Before-and-after change data
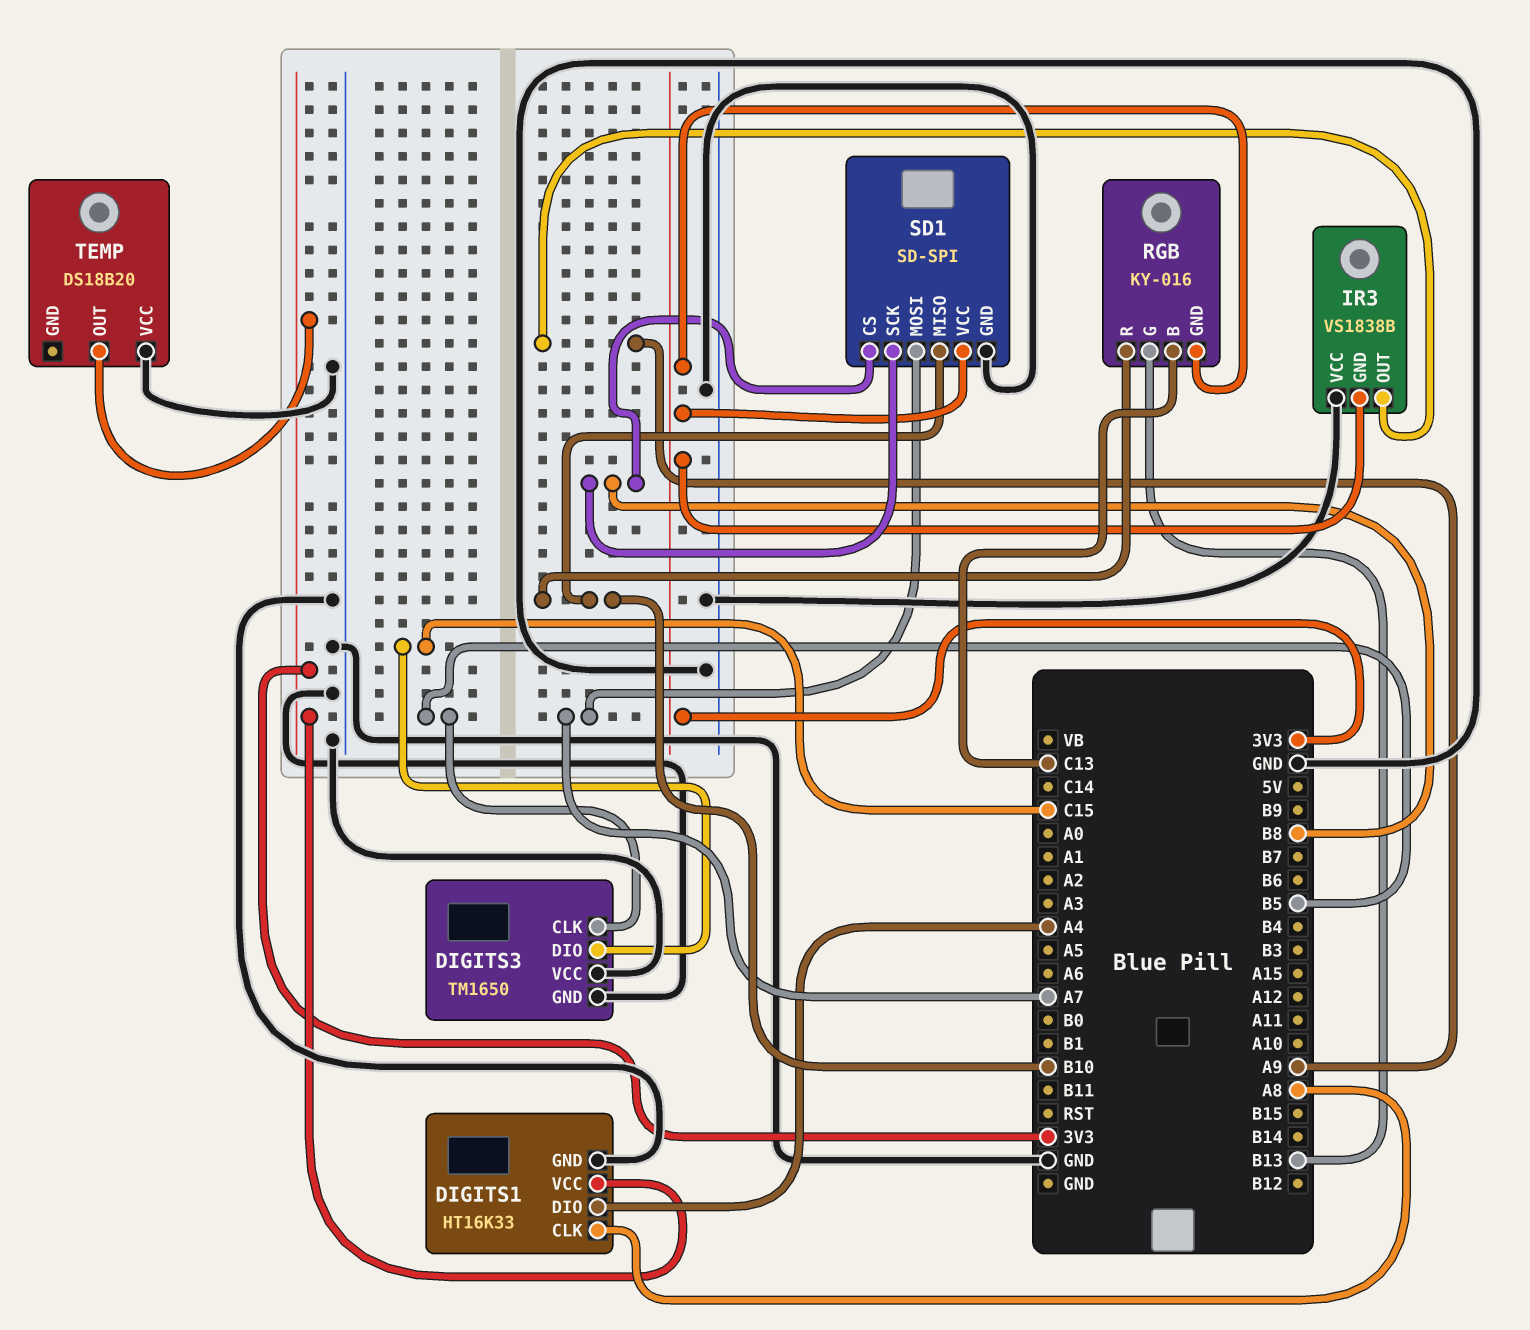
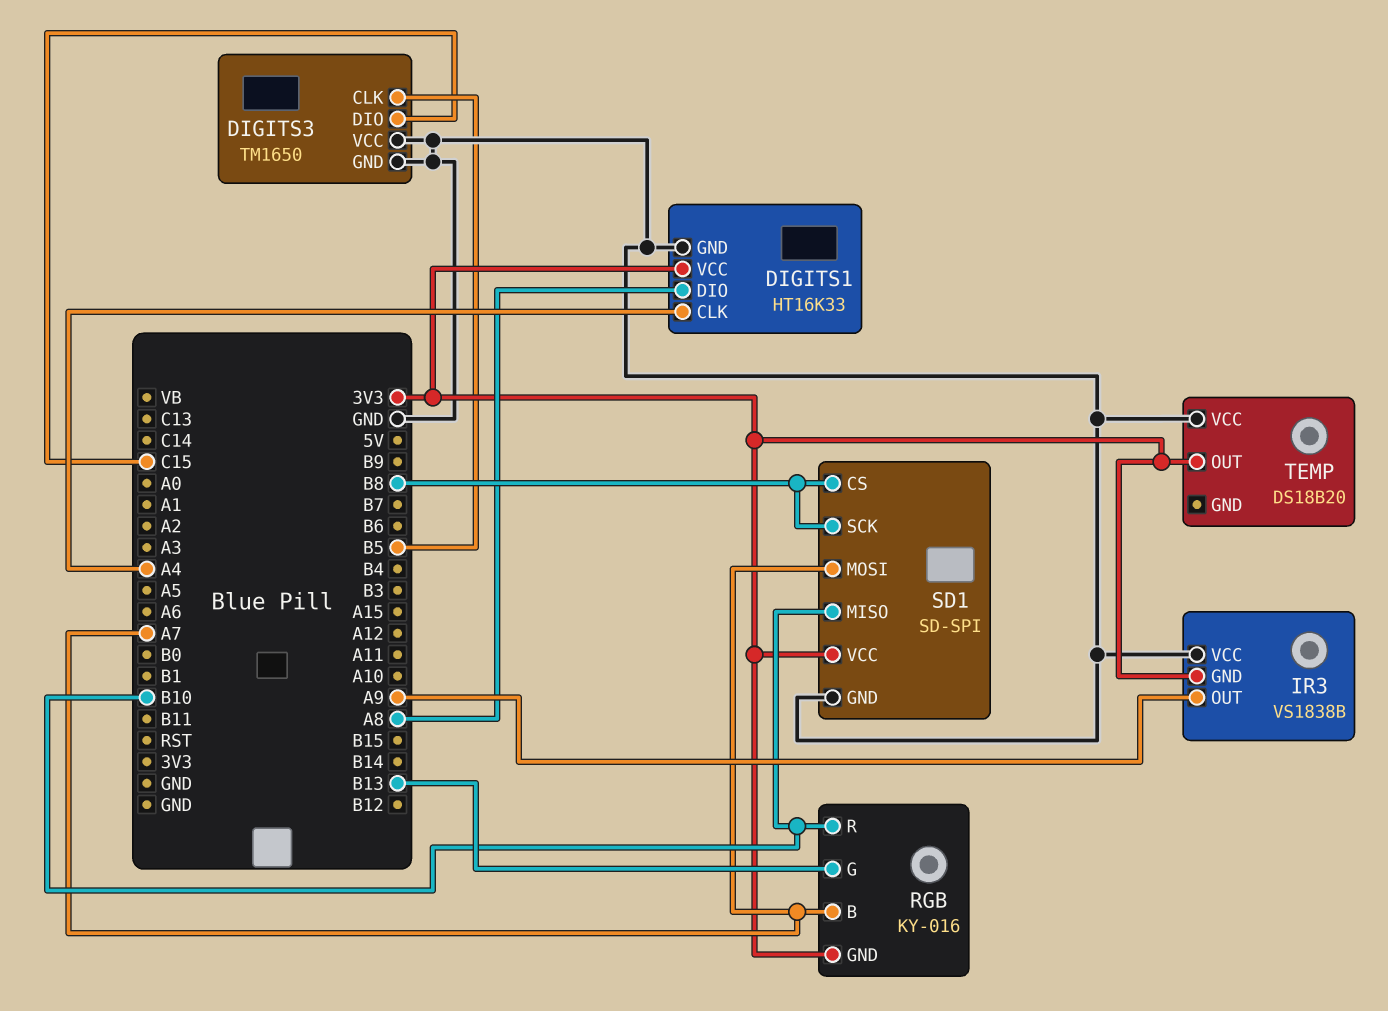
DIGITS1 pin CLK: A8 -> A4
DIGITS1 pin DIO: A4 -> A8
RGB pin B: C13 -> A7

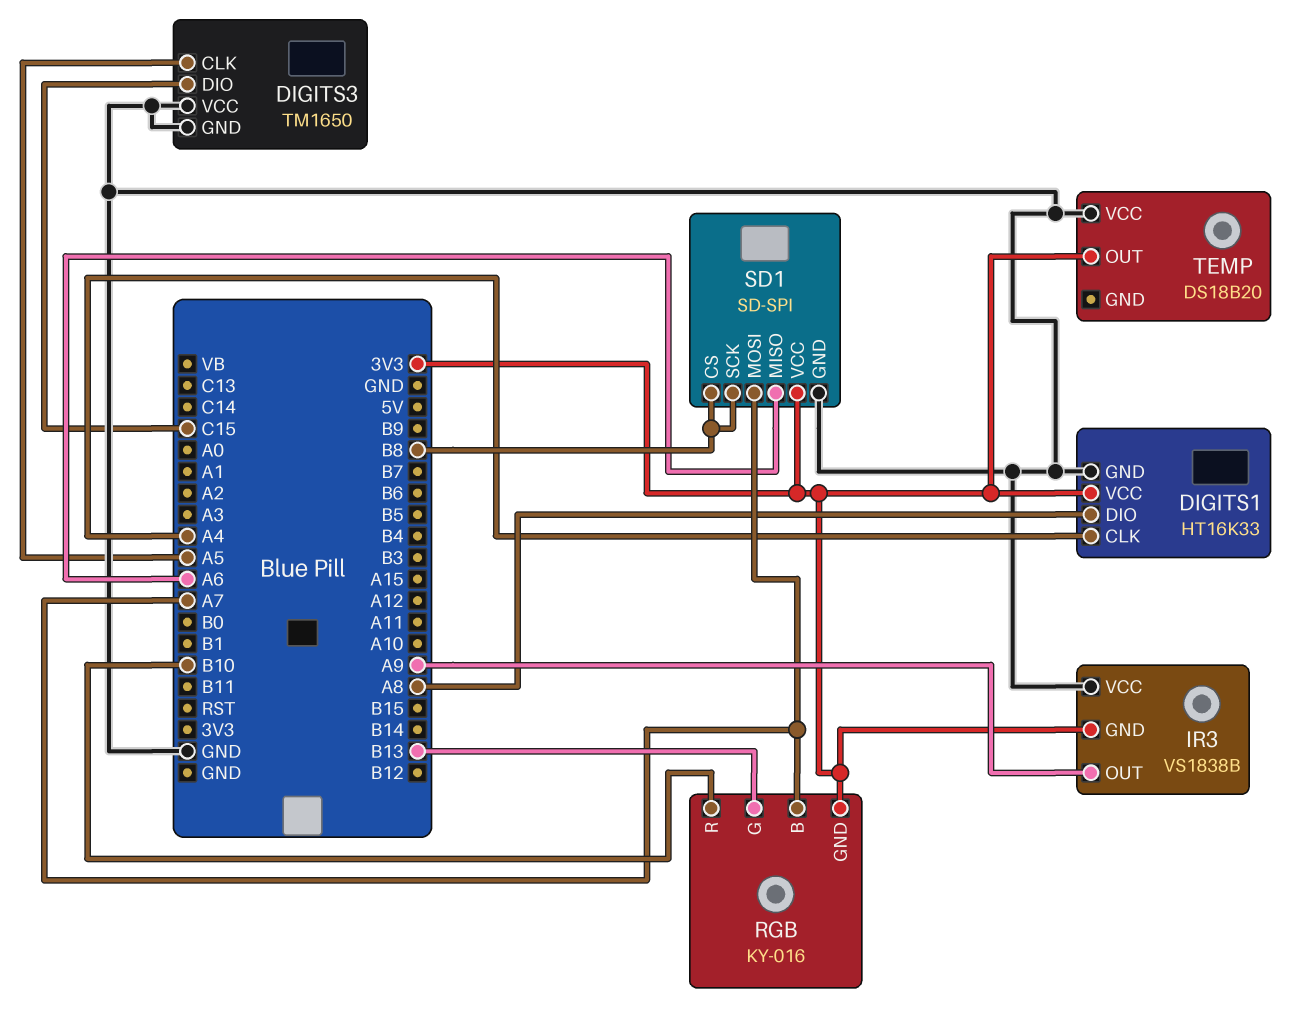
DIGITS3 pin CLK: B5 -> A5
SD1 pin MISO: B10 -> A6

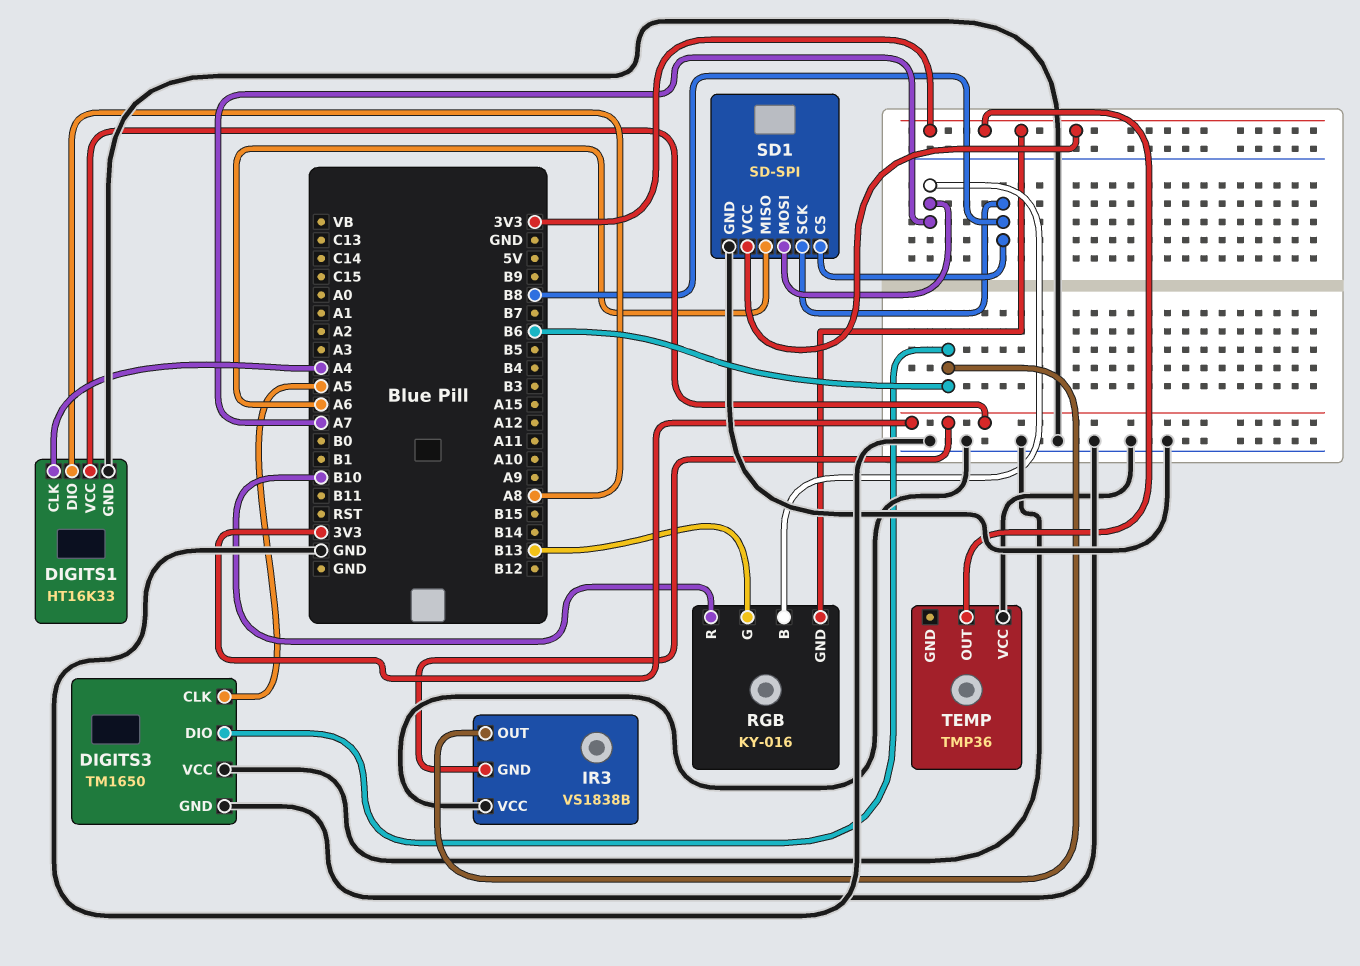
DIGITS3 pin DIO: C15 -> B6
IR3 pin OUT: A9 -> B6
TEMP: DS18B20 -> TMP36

Task instructions: The entries above need to be printed again exactly; please exclude all pictures.

Answer to this problem:
DIGITS1 pin CLK: A8 -> A4
DIGITS1 pin DIO: A4 -> A8
RGB pin B: C13 -> A7

DIGITS3 pin CLK: B5 -> A5
SD1 pin MISO: B10 -> A6

DIGITS3 pin DIO: C15 -> B6
IR3 pin OUT: A9 -> B6
TEMP: DS18B20 -> TMP36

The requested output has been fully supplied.